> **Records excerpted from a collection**
+-------+

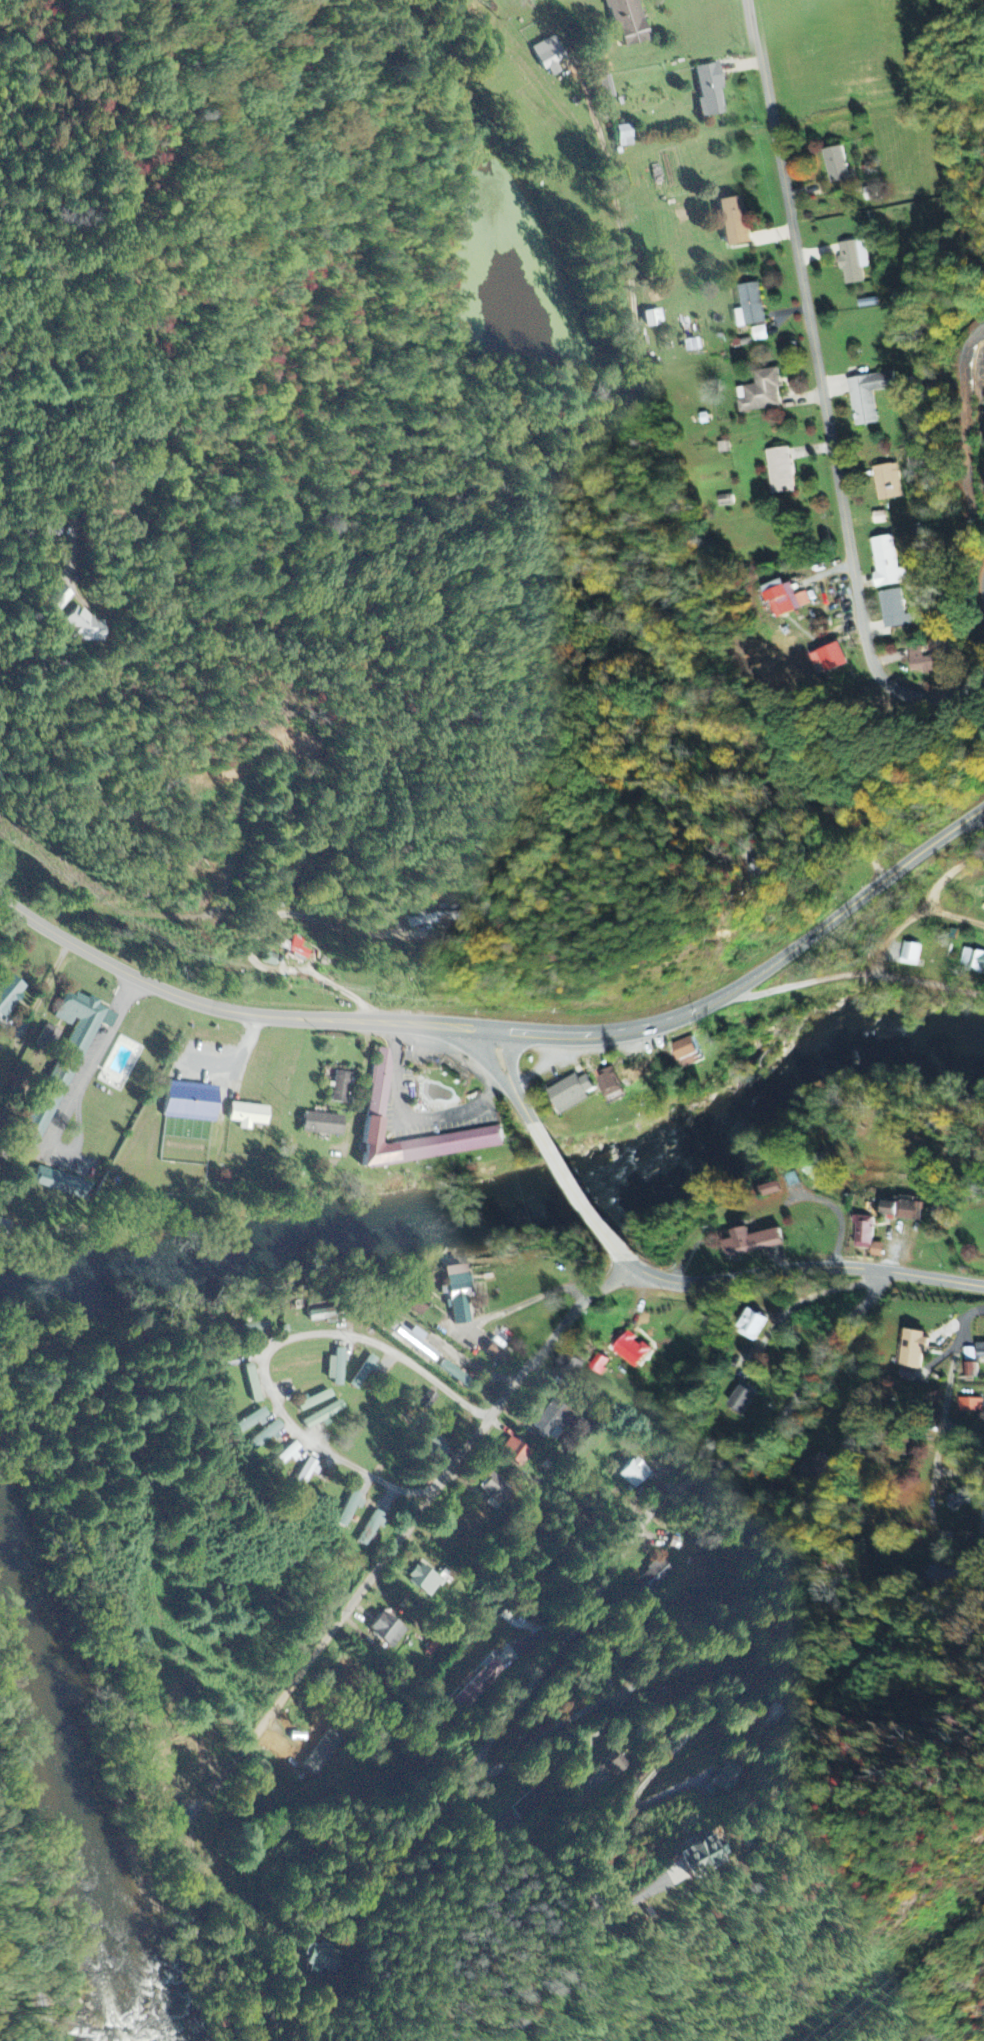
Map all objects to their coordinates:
building: (626, 22)
building: (548, 56)
building: (607, 88)
building: (709, 91)
building: (624, 137)
building: (833, 165)
building: (732, 222)
building: (851, 262)
building: (866, 303)
building: (748, 306)
building: (653, 319)
building: (758, 334)
building: (758, 393)
building: (865, 397)
building: (964, 406)
road: (823, 408)
building: (721, 448)
building: (777, 472)
building: (885, 482)
building: (724, 501)
park: (124, 505)
building: (877, 517)
building: (885, 563)
road: (982, 592)
building: (58, 597)
building: (782, 599)
building: (892, 610)
building: (82, 628)
building: (828, 658)
building: (923, 658)
building: (760, 867)
road: (922, 905)
road: (952, 916)
building: (433, 920)
building: (300, 948)
building: (908, 954)
building: (971, 961)
road: (852, 970)
building: (9, 995)
road: (511, 1030)
building: (48, 1037)
building: (684, 1052)
building: (62, 1063)
road: (503, 1073)
building: (607, 1082)
building: (339, 1088)
building: (377, 1093)
building: (568, 1094)
road: (76, 1096)
building: (187, 1102)
building: (246, 1116)
building: (320, 1125)
building: (813, 1166)
building: (59, 1184)
road: (572, 1184)
river: (512, 1190)
building: (766, 1190)
building: (899, 1210)
building: (863, 1236)
building: (746, 1242)
road: (624, 1259)
road: (805, 1266)
building: (457, 1294)
road: (528, 1298)
building: (415, 1302)
building: (391, 1325)
building: (748, 1325)
building: (258, 1327)
building: (415, 1343)
road: (274, 1344)
building: (629, 1349)
building: (909, 1349)
building: (978, 1350)
building: (496, 1354)
building: (597, 1364)
building: (335, 1368)
building: (362, 1373)
building: (455, 1375)
building: (251, 1384)
building: (738, 1400)
building: (313, 1401)
road: (941, 1404)
building: (967, 1405)
building: (250, 1421)
building: (550, 1422)
building: (265, 1437)
building: (435, 1445)
building: (516, 1453)
building: (286, 1457)
building: (814, 1469)
building: (636, 1474)
building: (304, 1476)
building: (496, 1488)
building: (961, 1496)
building: (348, 1511)
building: (372, 1529)
building: (657, 1576)
road: (509, 1579)
road: (370, 1580)
building: (424, 1582)
building: (387, 1631)
building: (481, 1686)
road: (560, 1724)
river: (88, 1760)
building: (619, 1763)
building: (731, 1778)
building: (534, 1802)
building: (701, 1855)
railway: (32, 1929)
building: (321, 1959)

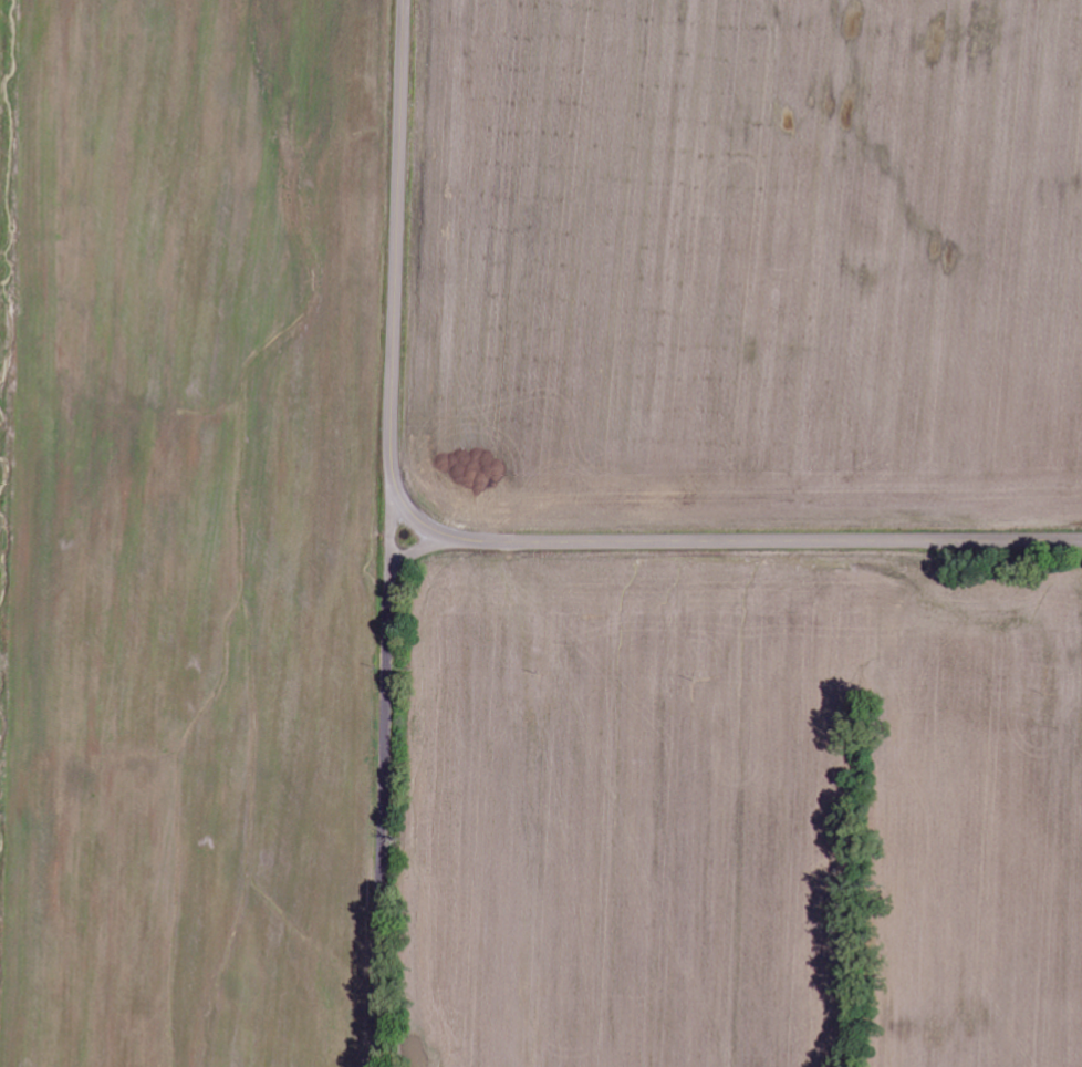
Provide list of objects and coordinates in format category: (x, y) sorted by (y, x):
road: (392, 537)
road: (483, 541)
road: (377, 781)

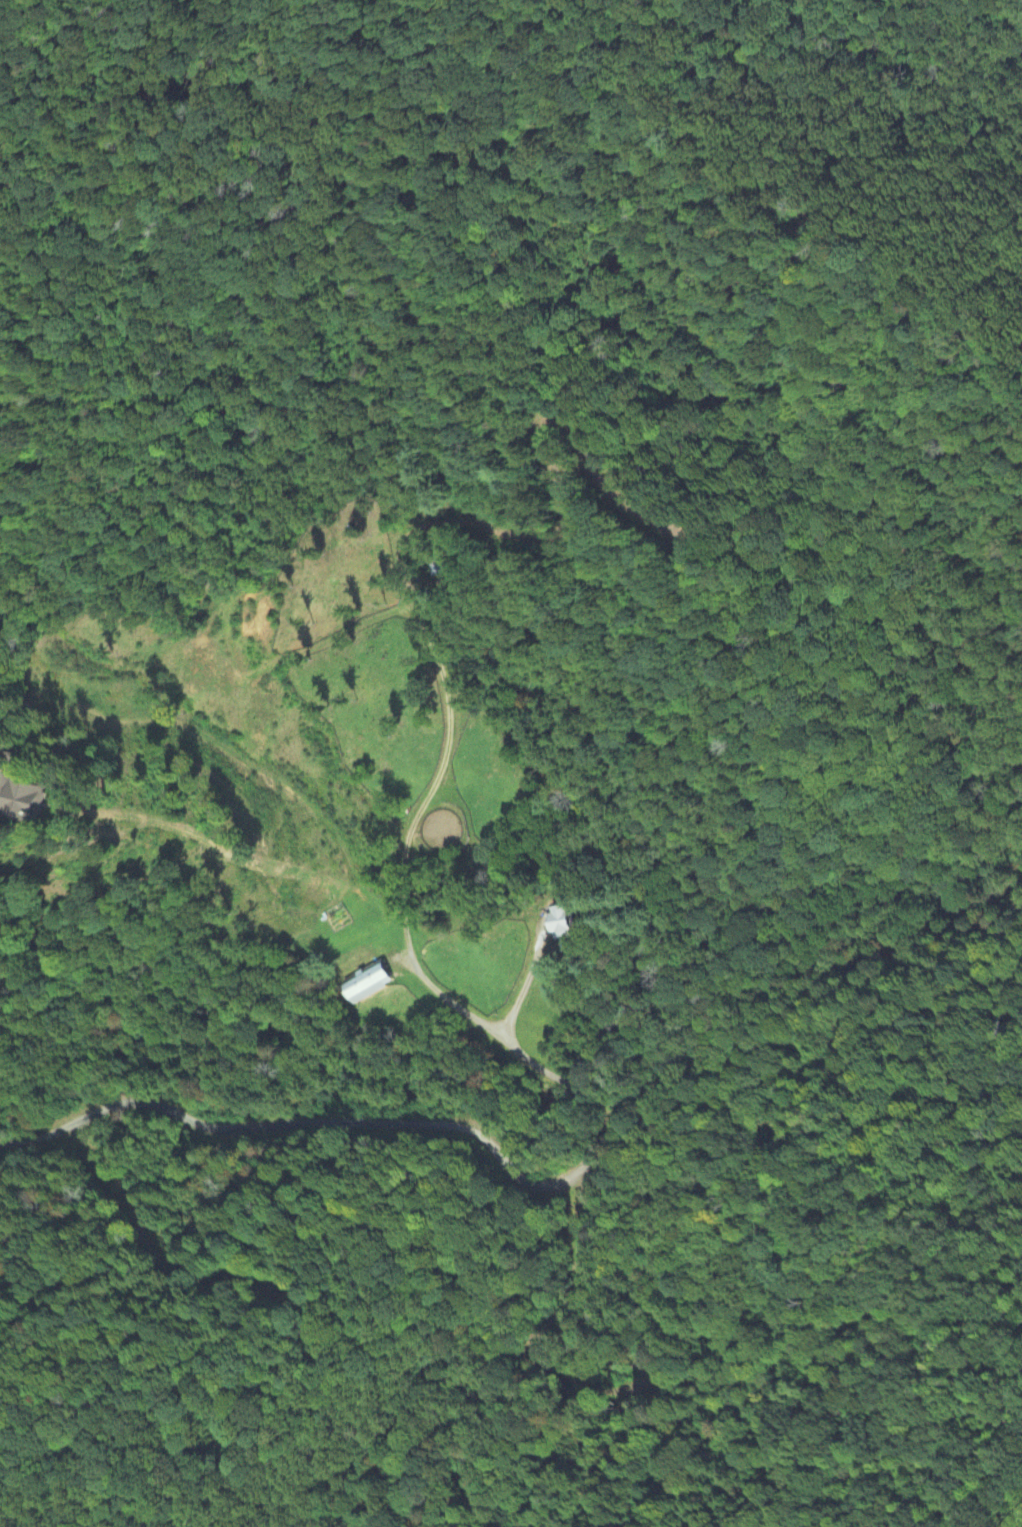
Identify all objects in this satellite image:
building: (2, 748)
building: (25, 801)
road: (405, 902)
building: (567, 931)
building: (372, 983)
road: (523, 989)
road: (532, 1189)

+-------+

> **WHAT THE EXERCISE ASKS**
Verbatim repeat, images removed: give each entry again exactly as it reads.

> **TASK RESULT**
Map all objects to their coordinates:
building: (626, 22)
building: (548, 56)
building: (607, 88)
building: (709, 91)
building: (624, 137)
building: (833, 165)
building: (732, 222)
building: (851, 262)
building: (866, 303)
building: (748, 306)
building: (653, 319)
building: (758, 334)
building: (758, 393)
building: (865, 397)
building: (964, 406)
road: (823, 408)
building: (721, 448)
building: (777, 472)
building: (885, 482)
building: (724, 501)
park: (124, 505)
building: (877, 517)
building: (885, 563)
road: (982, 592)
building: (58, 597)
building: (782, 599)
building: (892, 610)
building: (82, 628)
building: (828, 658)
building: (923, 658)
building: (760, 867)
road: (922, 905)
road: (952, 916)
building: (433, 920)
building: (300, 948)
building: (908, 954)
building: (971, 961)
road: (852, 970)
building: (9, 995)
road: (511, 1030)
building: (48, 1037)
building: (684, 1052)
building: (62, 1063)
road: (503, 1073)
building: (607, 1082)
building: (339, 1088)
building: (377, 1093)
building: (568, 1094)
road: (76, 1096)
building: (187, 1102)
building: (246, 1116)
building: (320, 1125)
building: (813, 1166)
building: (59, 1184)
road: (572, 1184)
river: (512, 1190)
building: (766, 1190)
building: (899, 1210)
building: (863, 1236)
building: (746, 1242)
road: (624, 1259)
road: (805, 1266)
building: (457, 1294)
road: (528, 1298)
building: (415, 1302)
building: (391, 1325)
building: (748, 1325)
building: (258, 1327)
building: (415, 1343)
road: (274, 1344)
building: (629, 1349)
building: (909, 1349)
building: (978, 1350)
building: (496, 1354)
building: (597, 1364)
building: (335, 1368)
building: (362, 1373)
building: (455, 1375)
building: (251, 1384)
building: (738, 1400)
building: (313, 1401)
road: (941, 1404)
building: (967, 1405)
building: (250, 1421)
building: (550, 1422)
building: (265, 1437)
building: (435, 1445)
building: (516, 1453)
building: (286, 1457)
building: (814, 1469)
building: (636, 1474)
building: (304, 1476)
building: (496, 1488)
building: (961, 1496)
building: (348, 1511)
building: (372, 1529)
building: (657, 1576)
road: (509, 1579)
road: (370, 1580)
building: (424, 1582)
building: (387, 1631)
building: (481, 1686)
road: (560, 1724)
river: (88, 1760)
building: (619, 1763)
building: (731, 1778)
building: (534, 1802)
building: (701, 1855)
railway: (32, 1929)
building: (321, 1959)

Provide list of objects and coordinates in format category: (x, y) sorted by (y, x):
road: (392, 537)
road: (483, 541)
road: (377, 781)

Identify all objects in this satellite image:
building: (2, 748)
building: (25, 801)
road: (405, 902)
building: (567, 931)
building: (372, 983)
road: (523, 989)
road: (532, 1189)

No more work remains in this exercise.